▸ Records to use
● ● ● ●
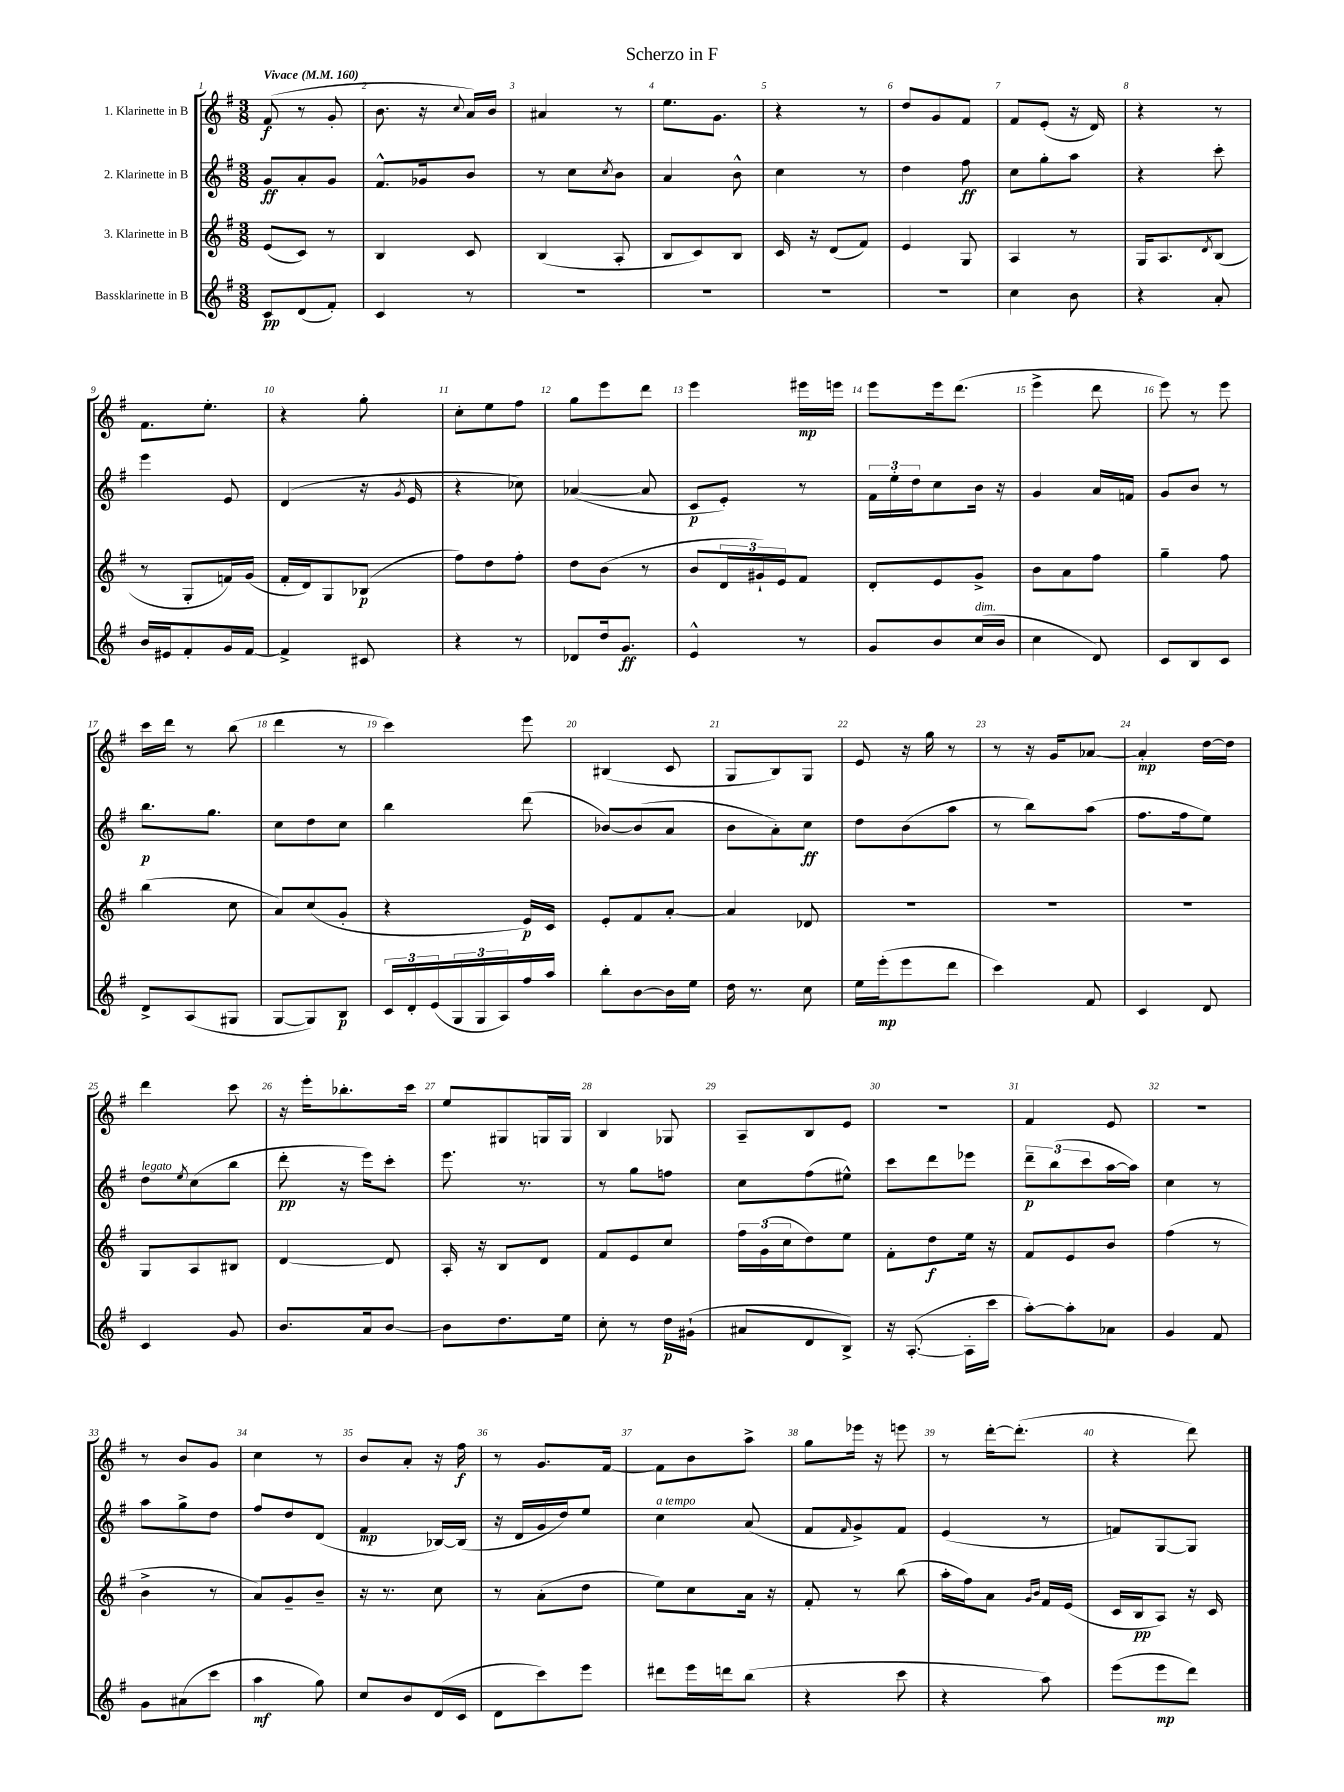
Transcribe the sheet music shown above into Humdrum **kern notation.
● ● ● ●
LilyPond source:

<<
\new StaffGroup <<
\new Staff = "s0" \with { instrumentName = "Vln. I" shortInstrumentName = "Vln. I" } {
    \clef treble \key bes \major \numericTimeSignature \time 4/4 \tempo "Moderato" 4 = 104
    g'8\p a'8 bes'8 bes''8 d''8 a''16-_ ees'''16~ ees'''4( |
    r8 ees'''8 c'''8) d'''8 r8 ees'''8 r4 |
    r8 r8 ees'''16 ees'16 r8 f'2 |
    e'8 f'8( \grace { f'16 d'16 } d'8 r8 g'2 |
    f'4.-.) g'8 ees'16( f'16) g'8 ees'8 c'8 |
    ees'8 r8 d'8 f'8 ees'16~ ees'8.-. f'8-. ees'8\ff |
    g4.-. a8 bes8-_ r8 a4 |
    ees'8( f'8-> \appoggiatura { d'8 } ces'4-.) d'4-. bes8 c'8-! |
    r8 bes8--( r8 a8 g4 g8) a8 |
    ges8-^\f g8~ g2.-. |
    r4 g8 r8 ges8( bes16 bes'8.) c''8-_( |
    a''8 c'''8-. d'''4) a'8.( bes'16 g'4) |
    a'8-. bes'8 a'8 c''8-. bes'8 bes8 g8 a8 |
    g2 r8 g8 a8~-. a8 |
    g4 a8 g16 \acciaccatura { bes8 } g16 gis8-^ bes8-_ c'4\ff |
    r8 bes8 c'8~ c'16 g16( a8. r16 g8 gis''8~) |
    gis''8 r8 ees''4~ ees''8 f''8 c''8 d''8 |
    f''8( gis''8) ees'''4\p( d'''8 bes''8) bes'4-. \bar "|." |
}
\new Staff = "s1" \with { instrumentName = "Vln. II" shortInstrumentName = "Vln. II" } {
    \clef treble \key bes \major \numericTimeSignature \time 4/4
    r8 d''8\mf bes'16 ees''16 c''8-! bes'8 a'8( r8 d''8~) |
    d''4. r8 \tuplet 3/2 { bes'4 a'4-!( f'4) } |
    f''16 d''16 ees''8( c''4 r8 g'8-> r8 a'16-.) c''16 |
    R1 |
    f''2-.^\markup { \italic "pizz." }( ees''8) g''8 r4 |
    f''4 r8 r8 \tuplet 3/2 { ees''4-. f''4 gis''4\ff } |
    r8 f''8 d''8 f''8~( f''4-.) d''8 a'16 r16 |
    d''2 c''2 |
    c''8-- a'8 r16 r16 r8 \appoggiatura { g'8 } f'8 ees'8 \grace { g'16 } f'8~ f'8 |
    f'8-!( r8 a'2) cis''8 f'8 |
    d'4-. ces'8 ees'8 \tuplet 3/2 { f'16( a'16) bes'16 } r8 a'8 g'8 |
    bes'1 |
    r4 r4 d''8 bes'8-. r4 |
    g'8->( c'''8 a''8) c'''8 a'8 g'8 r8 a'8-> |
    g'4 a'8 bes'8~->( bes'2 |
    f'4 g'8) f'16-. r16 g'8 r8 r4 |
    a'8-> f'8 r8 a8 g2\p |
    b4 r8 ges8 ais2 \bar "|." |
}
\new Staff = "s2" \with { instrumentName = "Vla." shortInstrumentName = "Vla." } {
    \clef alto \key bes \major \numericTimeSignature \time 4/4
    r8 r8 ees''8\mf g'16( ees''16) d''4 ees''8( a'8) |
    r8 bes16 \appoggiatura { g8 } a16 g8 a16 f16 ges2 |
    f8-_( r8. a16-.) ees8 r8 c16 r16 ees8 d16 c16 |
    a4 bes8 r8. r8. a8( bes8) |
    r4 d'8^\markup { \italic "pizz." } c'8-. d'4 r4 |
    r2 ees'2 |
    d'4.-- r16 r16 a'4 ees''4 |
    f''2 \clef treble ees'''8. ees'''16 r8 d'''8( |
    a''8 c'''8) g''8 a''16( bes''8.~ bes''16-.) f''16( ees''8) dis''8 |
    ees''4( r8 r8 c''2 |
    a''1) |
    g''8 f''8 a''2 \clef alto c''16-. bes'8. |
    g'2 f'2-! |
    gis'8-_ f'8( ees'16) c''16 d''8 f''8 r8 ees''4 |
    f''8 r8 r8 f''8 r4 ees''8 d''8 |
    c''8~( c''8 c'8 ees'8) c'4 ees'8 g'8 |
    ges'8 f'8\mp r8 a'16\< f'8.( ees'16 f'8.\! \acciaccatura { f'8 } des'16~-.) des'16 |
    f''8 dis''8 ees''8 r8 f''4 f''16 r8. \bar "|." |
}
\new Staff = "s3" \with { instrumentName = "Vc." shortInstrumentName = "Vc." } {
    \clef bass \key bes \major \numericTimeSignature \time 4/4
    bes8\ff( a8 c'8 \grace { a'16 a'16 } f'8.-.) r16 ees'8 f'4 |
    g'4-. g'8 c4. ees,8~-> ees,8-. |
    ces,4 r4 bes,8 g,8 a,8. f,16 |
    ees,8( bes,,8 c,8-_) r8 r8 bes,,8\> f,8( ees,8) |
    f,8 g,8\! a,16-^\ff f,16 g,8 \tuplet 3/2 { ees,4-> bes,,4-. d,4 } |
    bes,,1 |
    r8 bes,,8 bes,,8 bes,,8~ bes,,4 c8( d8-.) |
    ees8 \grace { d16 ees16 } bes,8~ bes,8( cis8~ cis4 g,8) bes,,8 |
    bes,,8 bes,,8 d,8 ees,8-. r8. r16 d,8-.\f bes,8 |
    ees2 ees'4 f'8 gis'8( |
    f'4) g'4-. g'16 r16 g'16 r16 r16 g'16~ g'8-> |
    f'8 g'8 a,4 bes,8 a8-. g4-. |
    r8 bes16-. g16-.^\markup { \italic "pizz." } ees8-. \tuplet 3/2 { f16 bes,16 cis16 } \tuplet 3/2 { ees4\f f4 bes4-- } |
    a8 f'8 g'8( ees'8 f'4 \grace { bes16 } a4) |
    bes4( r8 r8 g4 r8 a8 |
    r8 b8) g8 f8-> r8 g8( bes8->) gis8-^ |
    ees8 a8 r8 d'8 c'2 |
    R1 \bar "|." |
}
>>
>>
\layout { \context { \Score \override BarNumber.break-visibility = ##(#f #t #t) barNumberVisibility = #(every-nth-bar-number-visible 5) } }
● ● ● ●
▸ Written problem
Collect every line of the material above that contains the string "treble", and reproduce each such line in full.

▸ Full answer
    \clef treble \key bes \major \numericTimeSignature \time 4/4 \tempo "Moderato" 4 = 104
    \clef treble \key bes \major \numericTimeSignature \time 4/4
    f''2 \clef treble ees'''8. ees'''16 r8 d'''8( |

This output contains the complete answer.